* SUPPLIED MATERIAL
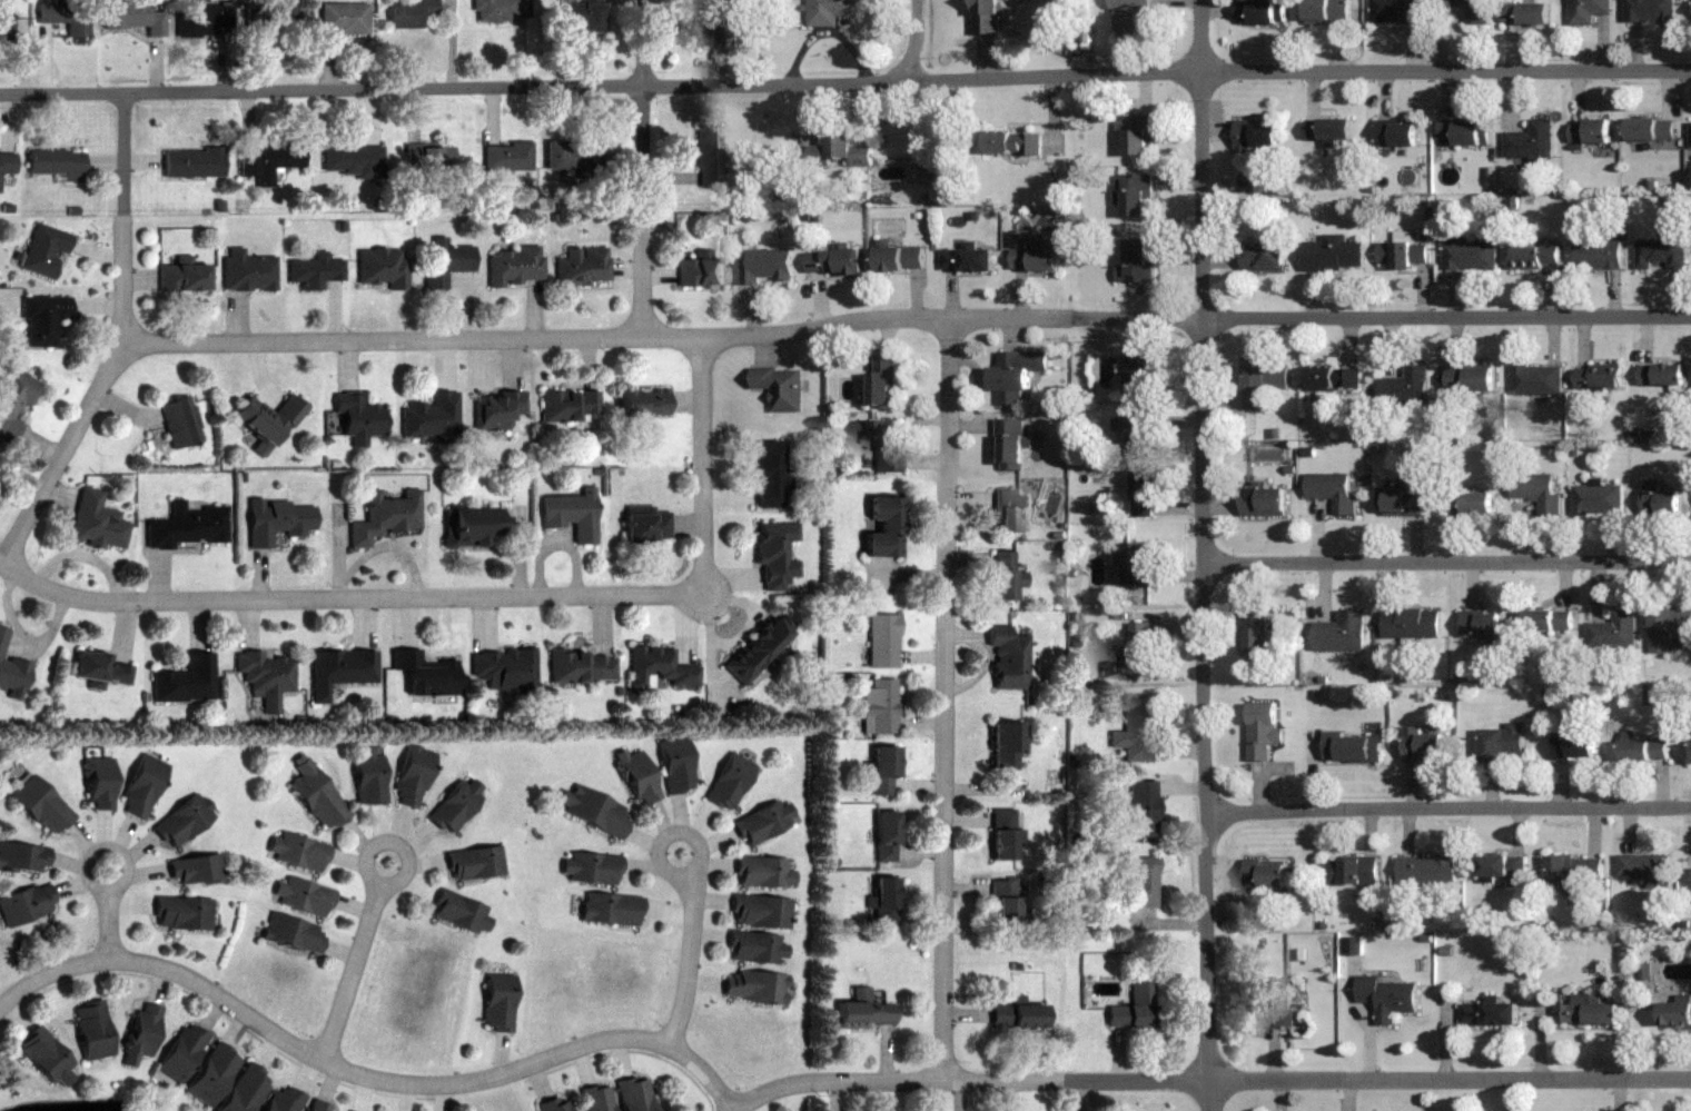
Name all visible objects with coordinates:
building: (1471, 9)
building: (502, 10)
building: (830, 11)
building: (1267, 11)
building: (1327, 11)
building: (1396, 11)
building: (1587, 11)
building: (1650, 11)
building: (125, 13)
building: (410, 13)
building: (1526, 14)
building: (66, 16)
building: (269, 16)
building: (583, 16)
building: (986, 17)
building: (1129, 17)
building: (206, 18)
building: (343, 18)
building: (716, 22)
building: (5, 23)
road: (915, 42)
road: (845, 81)
building: (1328, 128)
building: (1650, 128)
building: (1589, 130)
building: (1463, 132)
building: (1136, 133)
building: (1396, 133)
building: (1690, 133)
building: (1255, 135)
building: (1530, 141)
building: (1013, 142)
building: (840, 151)
building: (573, 155)
building: (709, 155)
building: (428, 156)
building: (508, 156)
building: (354, 158)
building: (193, 161)
building: (268, 161)
building: (7, 162)
building: (55, 163)
road: (644, 166)
building: (929, 172)
building: (1134, 194)
building: (44, 251)
building: (1033, 252)
building: (1598, 252)
building: (1333, 253)
building: (1402, 253)
building: (1468, 253)
building: (1660, 253)
building: (1263, 255)
building: (1535, 256)
building: (900, 258)
building: (967, 259)
building: (833, 261)
building: (1137, 261)
building: (446, 262)
building: (768, 265)
building: (382, 266)
building: (515, 266)
building: (583, 266)
building: (247, 270)
building: (314, 270)
building: (701, 271)
building: (182, 274)
road: (908, 314)
building: (42, 319)
road: (125, 343)
building: (1015, 374)
building: (1139, 375)
building: (1661, 375)
building: (1597, 377)
building: (1333, 378)
building: (884, 379)
building: (1469, 379)
building: (1536, 380)
building: (1263, 383)
building: (1406, 386)
building: (781, 387)
building: (13, 400)
building: (643, 403)
building: (569, 406)
building: (497, 409)
building: (358, 417)
building: (432, 418)
building: (266, 421)
building: (180, 422)
building: (1134, 432)
building: (1011, 444)
building: (886, 445)
road: (705, 460)
building: (770, 473)
building: (1332, 490)
building: (1536, 491)
building: (1143, 493)
building: (1597, 499)
building: (1402, 500)
building: (1263, 501)
building: (1661, 502)
building: (1469, 503)
building: (1009, 510)
building: (572, 514)
building: (385, 516)
building: (276, 520)
building: (96, 522)
building: (185, 526)
building: (470, 526)
building: (882, 526)
building: (646, 527)
building: (775, 553)
road: (1203, 555)
road: (1447, 558)
building: (1138, 564)
building: (1006, 576)
road: (343, 596)
building: (1549, 620)
building: (1412, 623)
building: (1671, 623)
building: (1481, 627)
building: (1614, 631)
building: (1340, 632)
building: (1254, 633)
building: (882, 640)
building: (1139, 646)
building: (759, 647)
building: (1008, 657)
building: (582, 666)
building: (658, 667)
building: (503, 668)
building: (11, 669)
building: (98, 670)
building: (340, 670)
building: (424, 673)
building: (265, 676)
building: (186, 680)
road: (946, 694)
building: (879, 707)
building: (1136, 728)
building: (1262, 730)
building: (1501, 742)
building: (1005, 745)
building: (1422, 745)
building: (1574, 745)
building: (1352, 748)
building: (1645, 750)
building: (676, 765)
building: (883, 771)
building: (368, 775)
building: (411, 776)
building: (637, 776)
building: (729, 782)
building: (98, 783)
building: (141, 786)
building: (316, 795)
building: (40, 805)
building: (455, 805)
road: (1448, 805)
building: (1140, 809)
building: (592, 810)
building: (183, 821)
building: (762, 823)
building: (1005, 835)
building: (885, 836)
road: (660, 843)
road: (370, 845)
road: (90, 852)
building: (297, 852)
building: (23, 858)
building: (475, 863)
building: (589, 868)
building: (1646, 868)
building: (1427, 869)
building: (1504, 869)
building: (194, 870)
building: (1352, 871)
building: (763, 872)
building: (1573, 872)
building: (1265, 875)
building: (1142, 883)
building: (302, 897)
building: (884, 901)
building: (1007, 902)
building: (25, 904)
building: (610, 909)
building: (760, 911)
building: (183, 913)
building: (461, 913)
road: (107, 924)
building: (292, 934)
building: (1353, 945)
building: (756, 948)
road: (690, 961)
road: (351, 971)
building: (755, 987)
building: (1388, 996)
building: (498, 1002)
building: (1279, 1007)
building: (1134, 1009)
building: (864, 1011)
building: (1489, 1014)
building: (1587, 1014)
building: (1675, 1014)
building: (1019, 1016)
building: (92, 1030)
building: (141, 1034)
building: (182, 1052)
building: (43, 1054)
road: (365, 1074)
building: (212, 1075)
road: (1208, 1075)
building: (246, 1090)
building: (635, 1095)
building: (597, 1099)
building: (283, 1100)
building: (557, 1105)
building: (320, 1107)

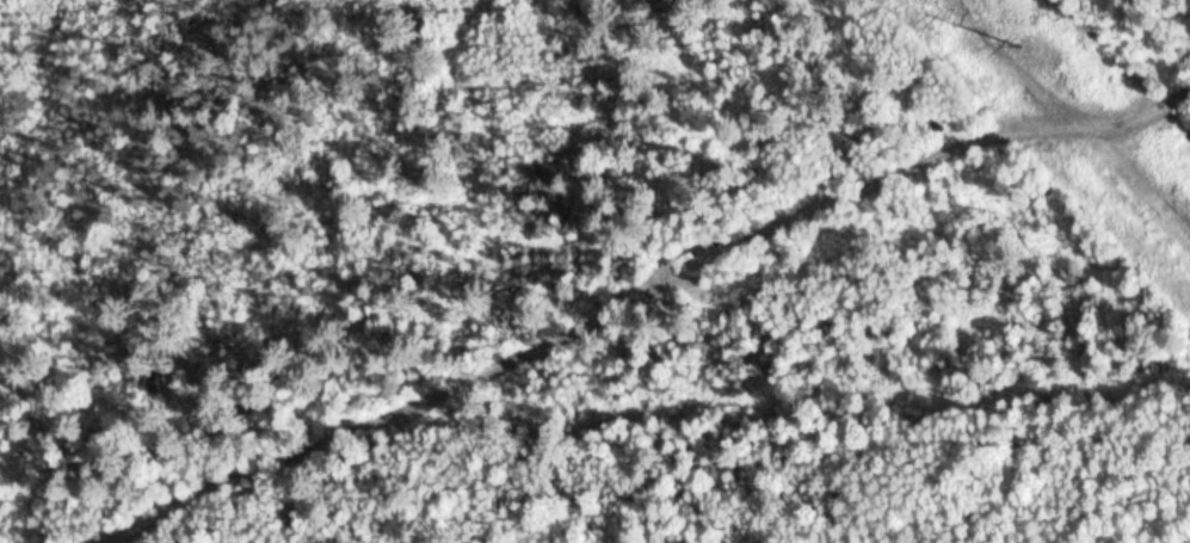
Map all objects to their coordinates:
power tower: (1020, 42)
road: (1086, 60)
road: (661, 300)

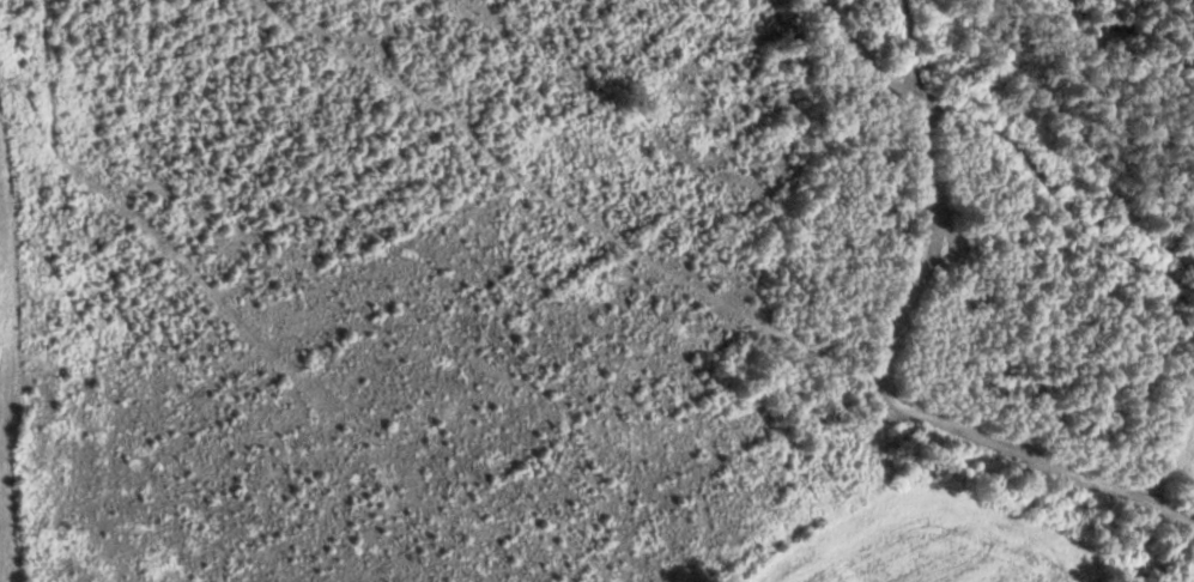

* EXERCISE REQUIREMENTS
Copy the line showing "Map all objects" exactly, along with each line after it through the end of the material above. Pictures stay out.

* RESPONSE TO THIS TASK
Map all objects to their coordinates:
power tower: (1020, 42)
road: (1086, 60)
road: (661, 300)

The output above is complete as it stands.